What to produce:
Beginning with the first line below, output every record verbatim and leave out the images.

Entries supplied:

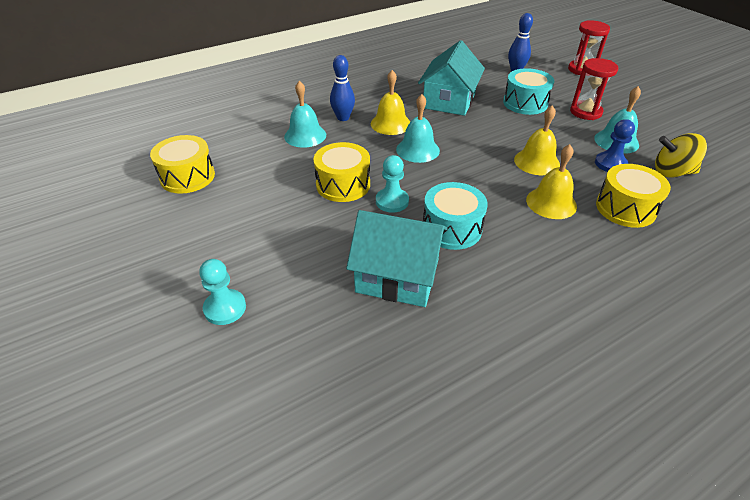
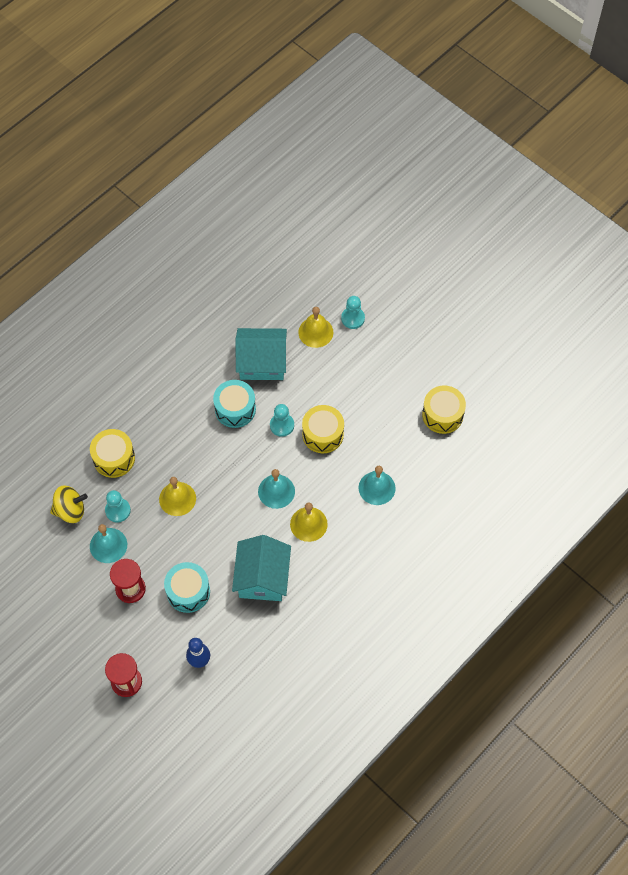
camera: 165 degrees right, 20 degrees up
blue bowling pin [330,55,355,121] -> none
yellow bell [526,144,577,219] -> yellow bell moved to [298,307,333,348]
blue pawn [595,119,635,172] -> turquoise pawn [105,490,131,522]

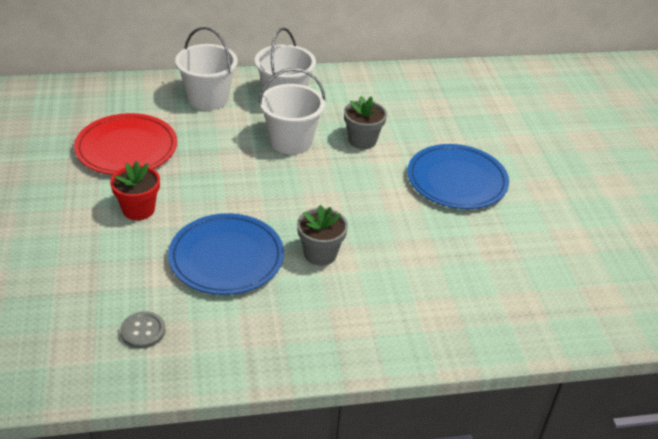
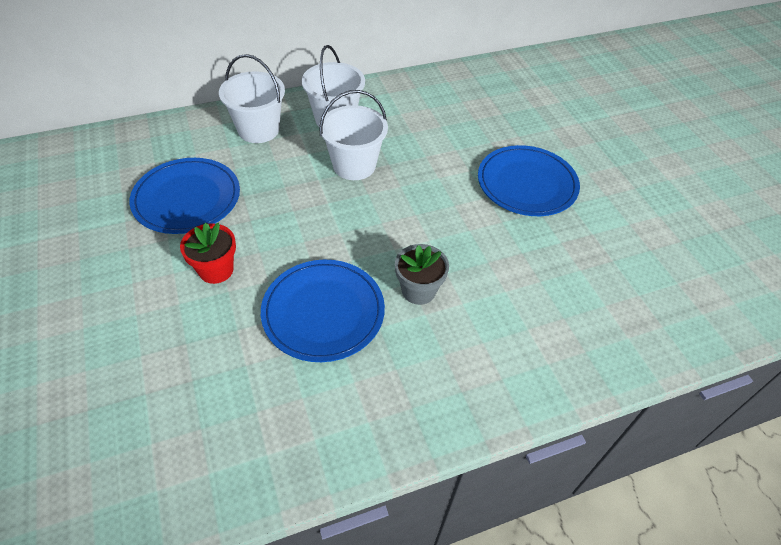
camera: 10 degrees left, 10 degrees up
red plate [74,113,177,175] -> blue plate [129,158,240,234]
grey button [120,311,165,349] -> none
grey flower pot [344,96,387,149] -> none

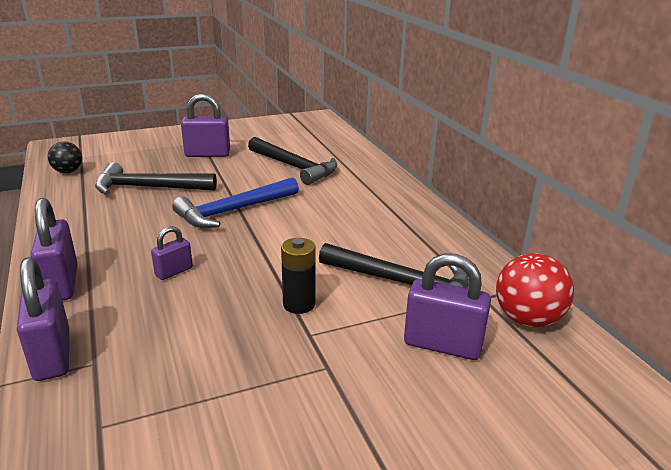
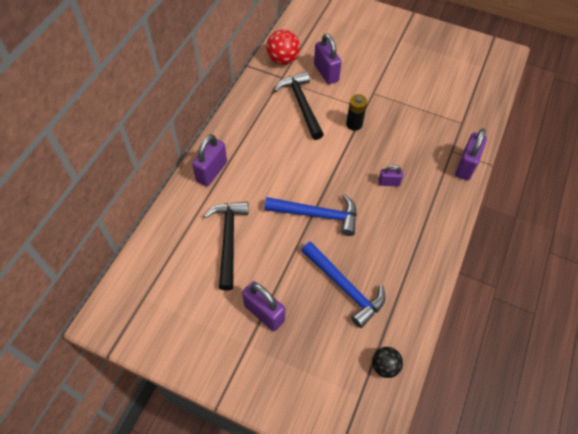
camera: 135 degrees left, 30 degrees up
purple padlock [30,198,78,300] -> purple padlock moved to [192,134,227,186]
black hammer [95,162,217,195] -> blue hammer [301,241,385,328]

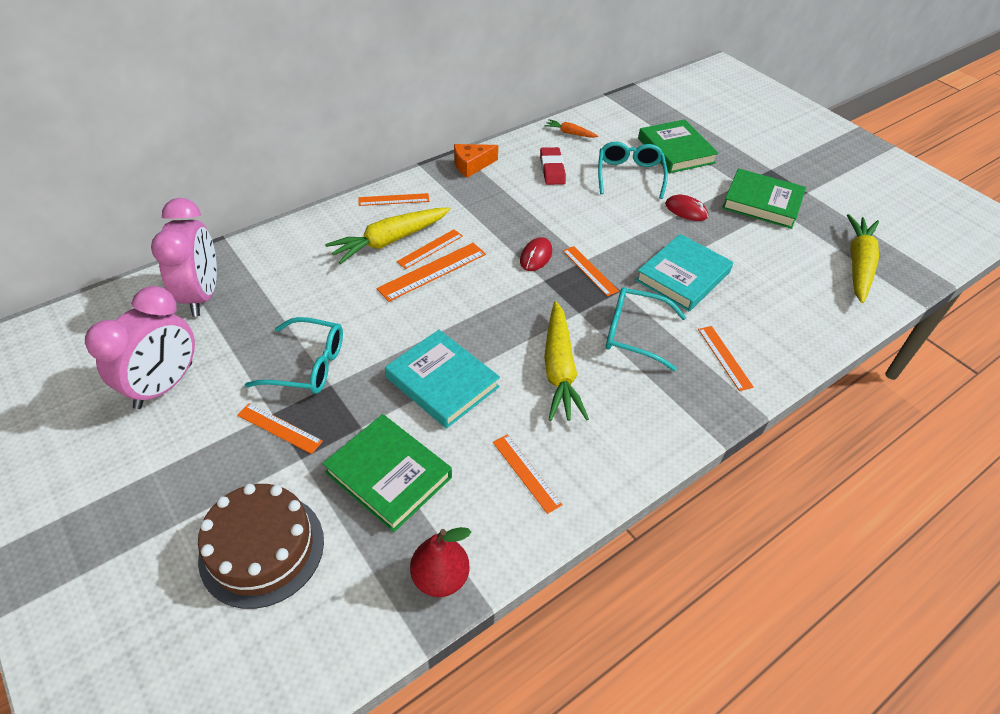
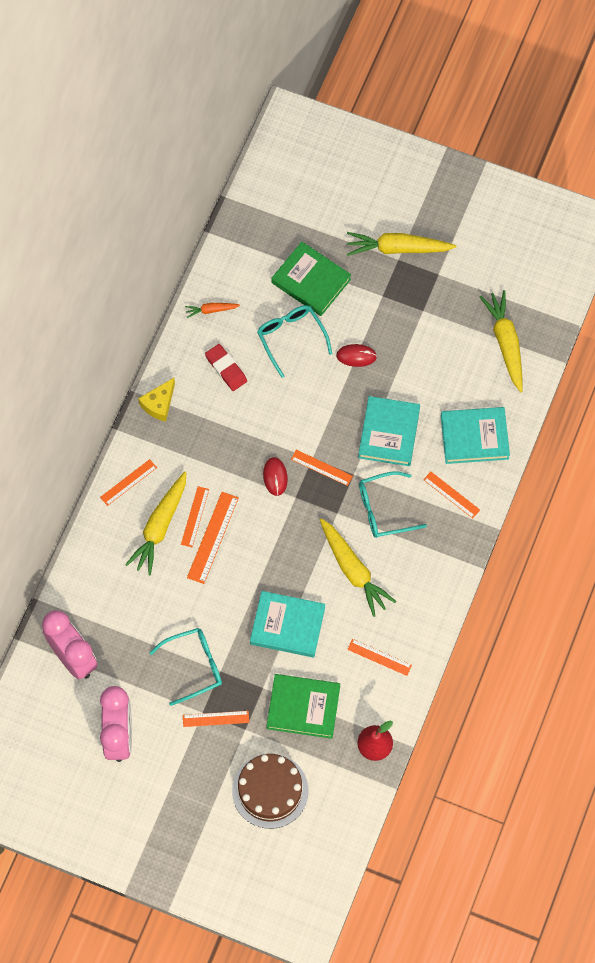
camera: 30 degrees left, 20 degrees up
orange cheese [454,144,498,178] -> yellow cheese [138,378,175,422]
green book [722,168,806,229] -> none
none -> yellow carrot [347,232,456,256]
none -> turquoise book [441,407,510,464]

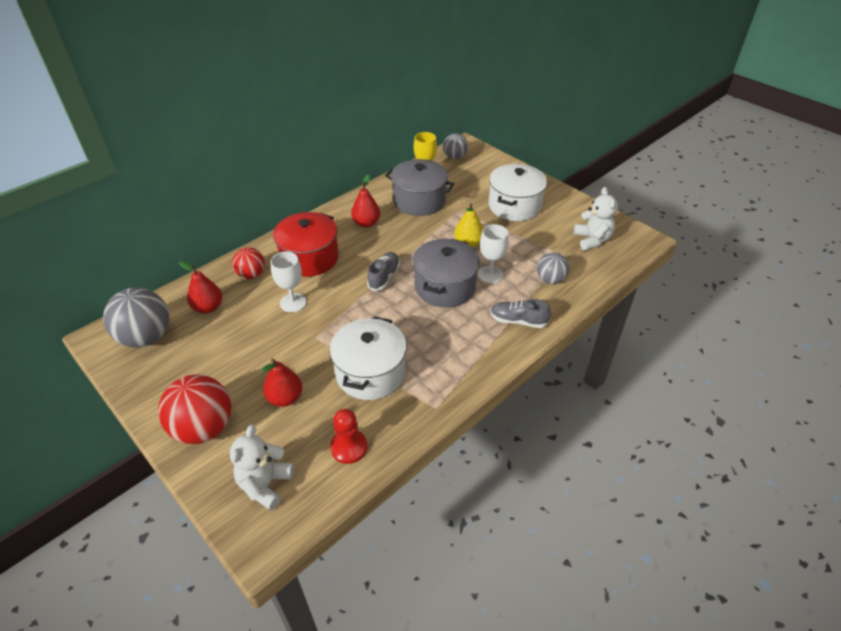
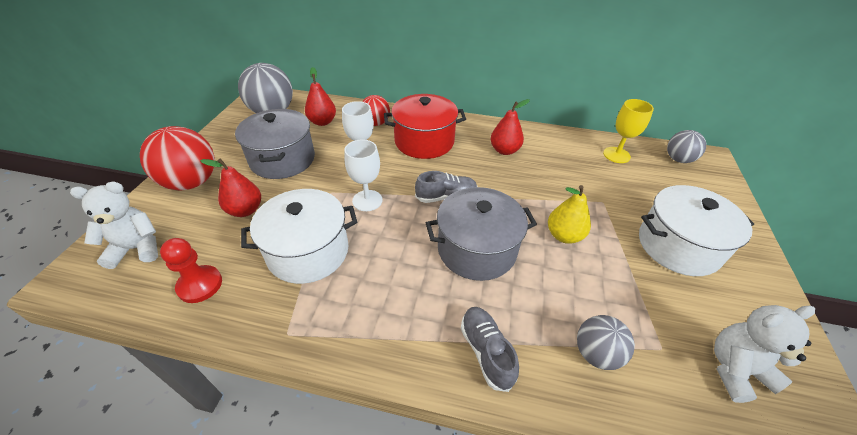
camera: 55 degrees right, 0 degrees up
grey pot [385,159,454,216] -> grey pot moved to [235,109,315,179]
white goblet [478,224,509,283] -> white goblet moved to [344,140,382,211]
white teddy bear [574,187,618,250] -> white teddy bear turned 150 degrees counterclockwise [714,305,815,403]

Output:
camera: 165 degrees right, 20 degrees up
blue bowling pin [330,55,355,121] -> none
yellow bell [526,144,577,219] -> yellow bell moved to [298,307,333,348]
blue pawn [595,119,635,172] -> turquoise pawn [105,490,131,522]

camera: 10 degrees left, 10 degrees up
red plate [74,113,177,175] -> blue plate [129,158,240,234]
grey button [120,311,165,349] -> none
grey flower pot [344,96,387,149] -> none

camera: 135 degrees left, 30 degrees up
purple padlock [30,198,78,300] -> purple padlock moved to [192,134,227,186]
black hammer [95,162,217,195] -> blue hammer [301,241,385,328]

camera: 30 degrees left, 20 degrees up
orange cheese [454,144,498,178] -> yellow cheese [138,378,175,422]
green book [722,168,806,229] -> none
none -> yellow carrot [347,232,456,256]
none -> turquoise book [441,407,510,464]

camera: 55 degrees right, 0 degrees up
grey pot [385,159,454,216] -> grey pot moved to [235,109,315,179]
white goblet [478,224,509,283] -> white goblet moved to [344,140,382,211]
white teddy bear [574,187,618,250] -> white teddy bear turned 150 degrees counterclockwise [714,305,815,403]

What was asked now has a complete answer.